**To do:** All entries are to be printed again exactly, with their images omitted.

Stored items
━━━━

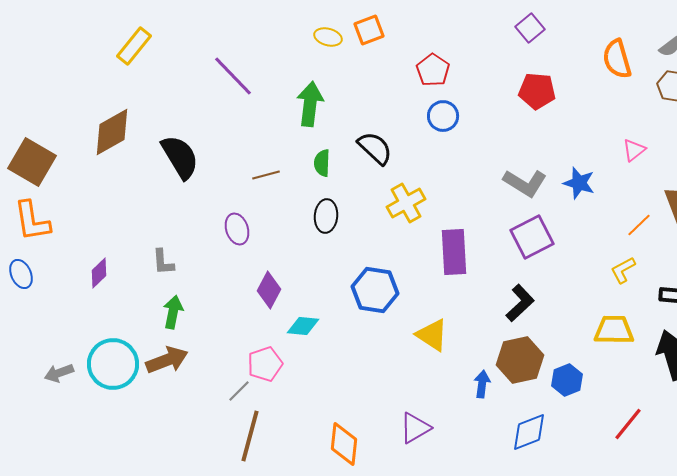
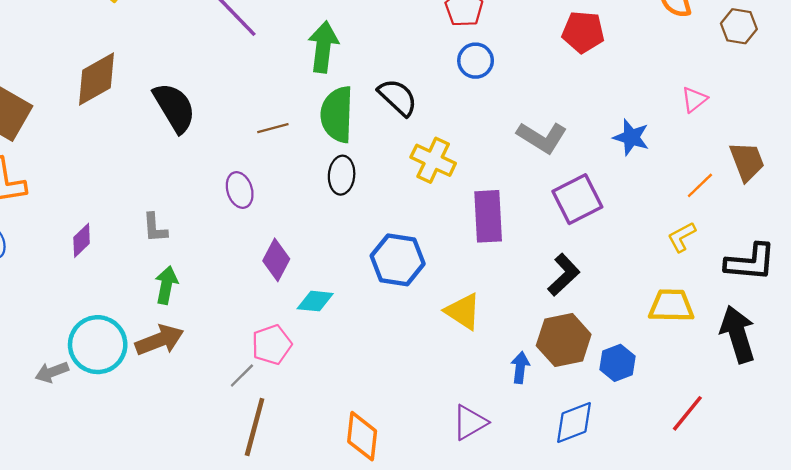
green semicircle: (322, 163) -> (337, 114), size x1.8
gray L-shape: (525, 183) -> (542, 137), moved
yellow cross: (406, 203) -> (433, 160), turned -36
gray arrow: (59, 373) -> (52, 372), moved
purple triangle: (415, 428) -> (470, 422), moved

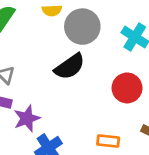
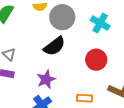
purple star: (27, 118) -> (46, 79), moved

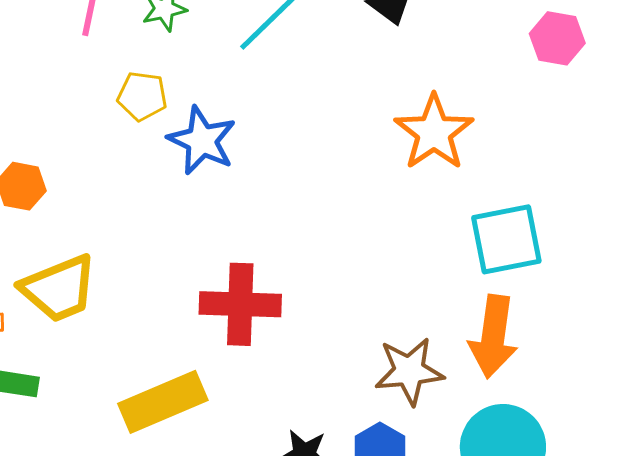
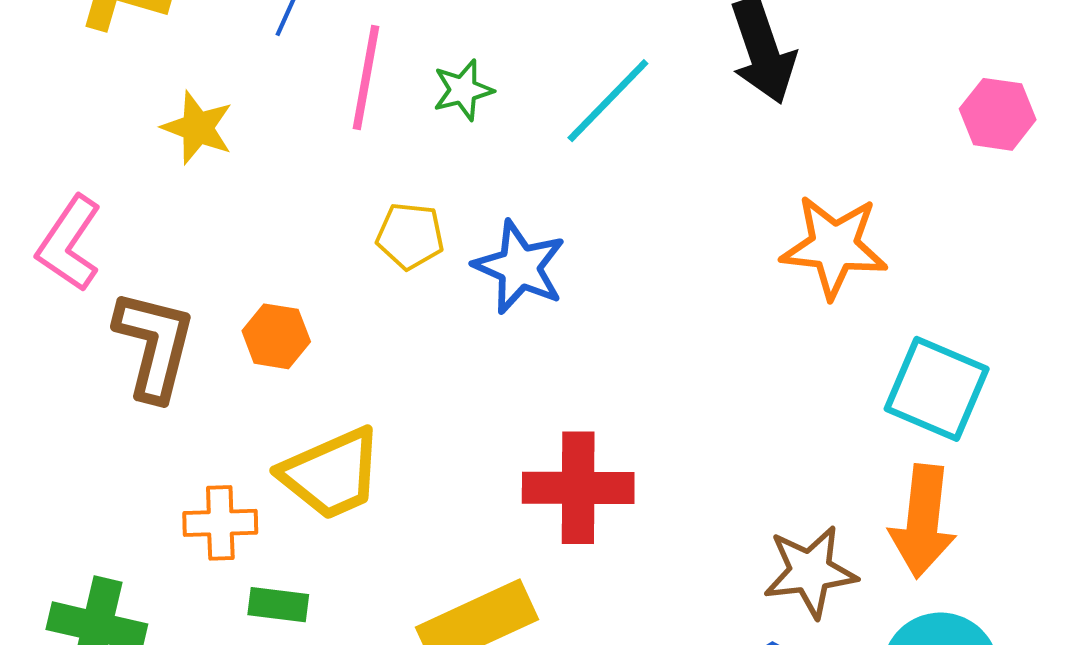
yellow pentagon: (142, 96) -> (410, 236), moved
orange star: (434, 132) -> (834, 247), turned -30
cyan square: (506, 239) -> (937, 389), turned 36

━━━━

**Output below:**
green semicircle: (322, 163) -> (337, 114), size x1.8
gray L-shape: (525, 183) -> (542, 137), moved
yellow cross: (406, 203) -> (433, 160), turned -36
gray arrow: (59, 373) -> (52, 372), moved
purple triangle: (415, 428) -> (470, 422), moved

purple star: (27, 118) -> (46, 79), moved

yellow pentagon: (142, 96) -> (410, 236), moved
orange star: (434, 132) -> (834, 247), turned -30
cyan square: (506, 239) -> (937, 389), turned 36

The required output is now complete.